◆ **Record set**
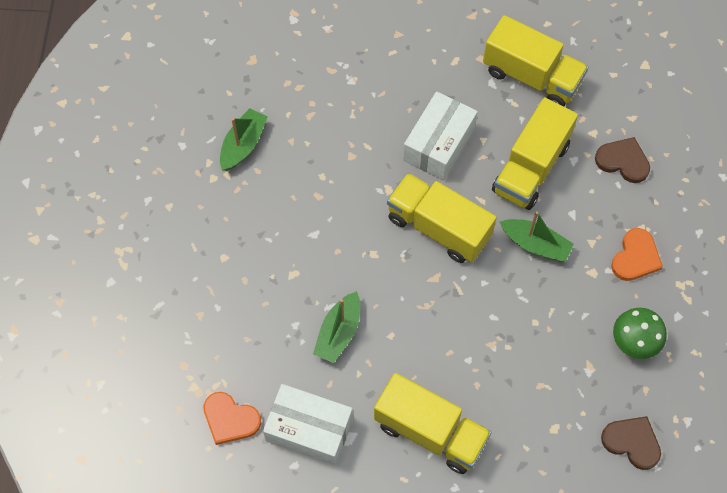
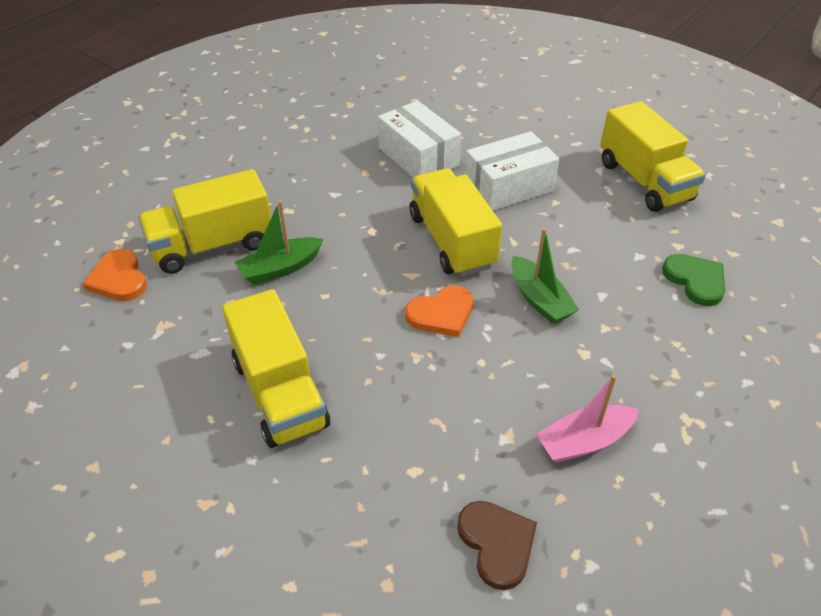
camera: 35 degrees right, 20 degrees down
(243, 145) = (339, 118): green boat -> none
(309, 430) = (172, 324): white box -> white box (418, 157)
(530, 168) = (586, 241): yellow truck -> yellow truck (212, 245)
(623, 161) = (695, 280): brown heart -> green heart
(634, 341) = (584, 441): green mushroom -> pink boat
(635, 257) = (647, 365): orange heart -> orange heart (441, 313)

◆ **Task prompt**
Print the records above verbatim, pictures excluded.

◆ **Answer to the exercise**
camera: 35 degrees right, 20 degrees down
(243, 145) = (339, 118): green boat -> none
(309, 430) = (172, 324): white box -> white box (418, 157)
(530, 168) = (586, 241): yellow truck -> yellow truck (212, 245)
(623, 161) = (695, 280): brown heart -> green heart
(634, 341) = (584, 441): green mushroom -> pink boat
(635, 257) = (647, 365): orange heart -> orange heart (441, 313)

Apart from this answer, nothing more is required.